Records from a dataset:
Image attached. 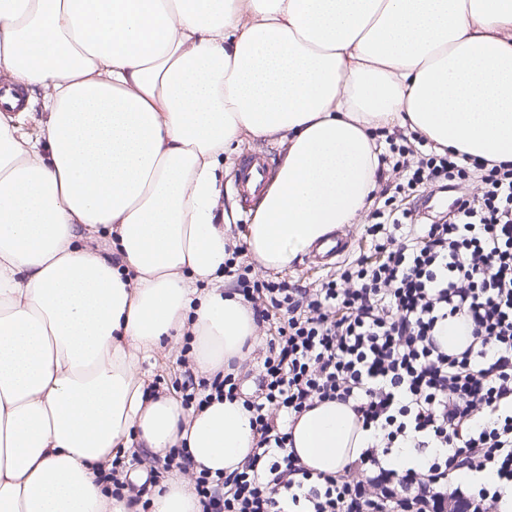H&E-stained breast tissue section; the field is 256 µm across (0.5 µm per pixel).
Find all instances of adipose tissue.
<instances>
[{
  "label": "adipose tissue",
  "mask_w": 512,
  "mask_h": 512,
  "mask_svg": "<svg viewBox=\"0 0 512 512\" xmlns=\"http://www.w3.org/2000/svg\"><path fill=\"white\" fill-rule=\"evenodd\" d=\"M0 77L45 114L0 120V512H133L95 478L116 451L229 473L255 448L242 399L189 411L142 369L257 341L218 222L241 145L284 149L246 236L278 270L370 210L378 132L512 162V0H0ZM287 431L327 475L369 440L339 401ZM150 509L201 506L175 471Z\"/></svg>",
  "instance_id": "ef3b65f1"
}]
</instances>
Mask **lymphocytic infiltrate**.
I'll list each match as a JSON object with an SVG mask.
<instances>
[{"instance_id":"obj_1","label":"lymphocytic infiltrate","mask_w":512,"mask_h":512,"mask_svg":"<svg viewBox=\"0 0 512 512\" xmlns=\"http://www.w3.org/2000/svg\"><path fill=\"white\" fill-rule=\"evenodd\" d=\"M401 188L451 187L446 218L377 210L363 234L381 261L358 260L315 288L239 276L243 247L224 261L255 324L282 319L262 347L257 385L234 374L182 387V404L243 398L258 440L240 468L194 475L202 512H482L512 491V165H487L406 141L391 146ZM475 181L479 195L460 192ZM466 320L472 345L435 339ZM352 404L370 445L342 473H313L288 451L282 423L323 401ZM412 445L423 468L388 457ZM464 471L466 484L449 487Z\"/></svg>"}]
</instances>
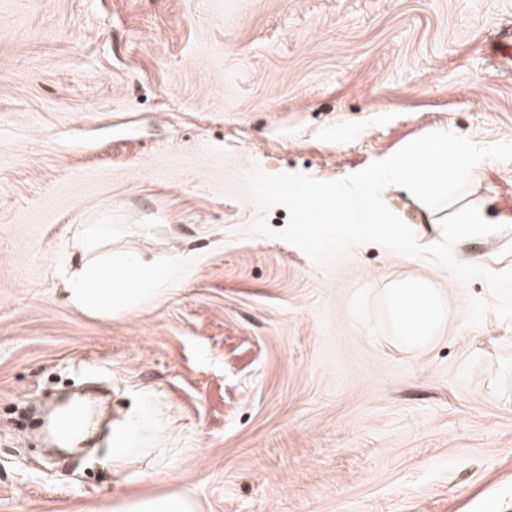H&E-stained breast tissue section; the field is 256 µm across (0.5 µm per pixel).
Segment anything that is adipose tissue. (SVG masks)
<instances>
[{
	"label": "adipose tissue",
	"instance_id": "adipose-tissue-1",
	"mask_svg": "<svg viewBox=\"0 0 512 512\" xmlns=\"http://www.w3.org/2000/svg\"><path fill=\"white\" fill-rule=\"evenodd\" d=\"M438 233L449 242L461 245L499 239L505 229L485 208L474 207L459 211ZM159 278V269L142 259L118 254L109 257L102 267L85 263L66 271L64 284L67 297L75 307L90 312H109L127 308L142 299L147 294V285ZM417 305L422 308L421 318H410V309ZM387 306L399 339L418 349L431 345L447 313L443 296L423 279L390 288ZM97 512H203V505L181 489L129 492L112 498Z\"/></svg>",
	"mask_w": 512,
	"mask_h": 512
}]
</instances>
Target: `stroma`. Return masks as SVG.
Masks as SVG:
<instances>
[{
    "label": "stroma",
    "instance_id": "35a3bbf8",
    "mask_svg": "<svg viewBox=\"0 0 512 512\" xmlns=\"http://www.w3.org/2000/svg\"><path fill=\"white\" fill-rule=\"evenodd\" d=\"M512 0H0V512H94L189 490L204 512H512V320L483 278L373 243L328 269L277 236L243 181H337L413 137L512 142V74L488 47ZM420 243L457 205L398 187ZM512 218V162L459 205ZM152 262L159 293L70 305L85 230ZM512 266V232L455 249ZM424 278L449 318L418 350L385 291ZM54 377L112 390L91 459L36 464L6 415Z\"/></svg>",
    "mask_w": 512,
    "mask_h": 512
}]
</instances>
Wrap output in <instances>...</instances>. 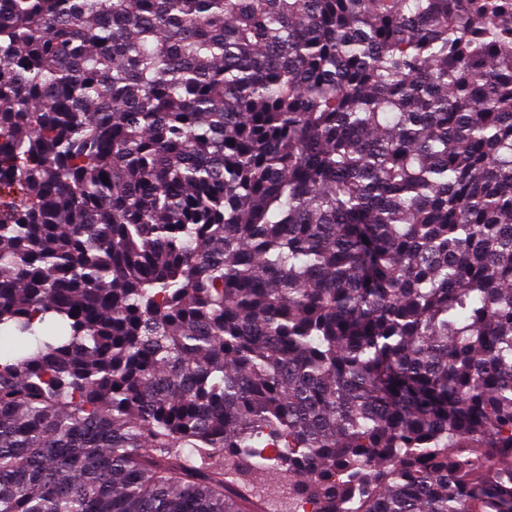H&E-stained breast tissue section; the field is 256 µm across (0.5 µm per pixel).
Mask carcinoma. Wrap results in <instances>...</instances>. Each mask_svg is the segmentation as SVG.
Here are the masks:
<instances>
[{"label": "carcinoma", "instance_id": "1", "mask_svg": "<svg viewBox=\"0 0 512 512\" xmlns=\"http://www.w3.org/2000/svg\"><path fill=\"white\" fill-rule=\"evenodd\" d=\"M0 184V512H512V0H0Z\"/></svg>", "mask_w": 512, "mask_h": 512}]
</instances>
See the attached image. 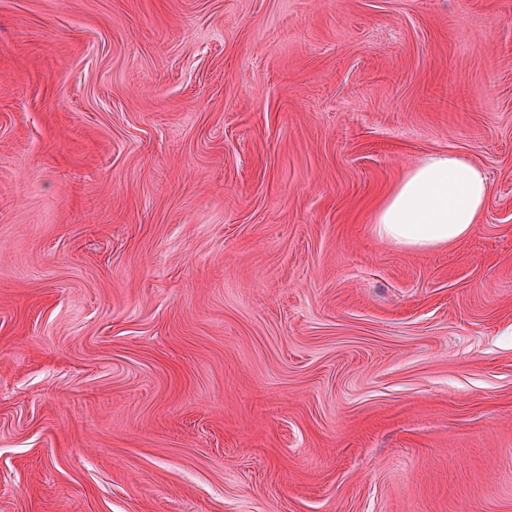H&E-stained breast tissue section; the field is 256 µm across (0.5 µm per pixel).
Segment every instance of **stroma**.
Masks as SVG:
<instances>
[{
    "mask_svg": "<svg viewBox=\"0 0 512 512\" xmlns=\"http://www.w3.org/2000/svg\"><path fill=\"white\" fill-rule=\"evenodd\" d=\"M0 512H512V0H0ZM487 172L460 155H440L412 167L376 208L378 237L414 250L466 238L484 211Z\"/></svg>",
    "mask_w": 512,
    "mask_h": 512,
    "instance_id": "obj_1",
    "label": "stroma"
}]
</instances>
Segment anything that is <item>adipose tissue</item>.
Instances as JSON below:
<instances>
[{"label":"adipose tissue","mask_w":512,"mask_h":512,"mask_svg":"<svg viewBox=\"0 0 512 512\" xmlns=\"http://www.w3.org/2000/svg\"><path fill=\"white\" fill-rule=\"evenodd\" d=\"M487 172L460 155H440L412 167L376 208L379 238L429 250L466 238L484 211Z\"/></svg>","instance_id":"adipose-tissue-1"}]
</instances>
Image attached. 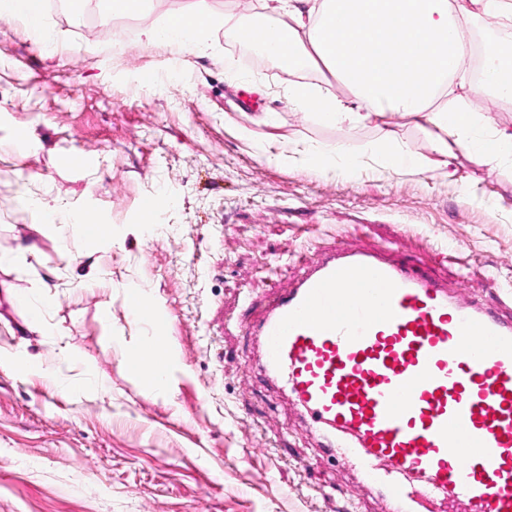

*INSTRUCTION:*
Write out exactly the lines from the one containing "Segment anything that is <item>adipose" to the last line of the records above, both included, and leave out any pictures.

*ANSWER TO THE EXERCISE:*
Segment anything that is <item>adipose tissue</item>.
Instances as JSON below:
<instances>
[{"label":"adipose tissue","mask_w":512,"mask_h":512,"mask_svg":"<svg viewBox=\"0 0 512 512\" xmlns=\"http://www.w3.org/2000/svg\"><path fill=\"white\" fill-rule=\"evenodd\" d=\"M487 172L460 155H440L412 167L376 208L379 238L429 250L466 238L484 211Z\"/></svg>","instance_id":"adipose-tissue-1"}]
</instances>
Image attached. 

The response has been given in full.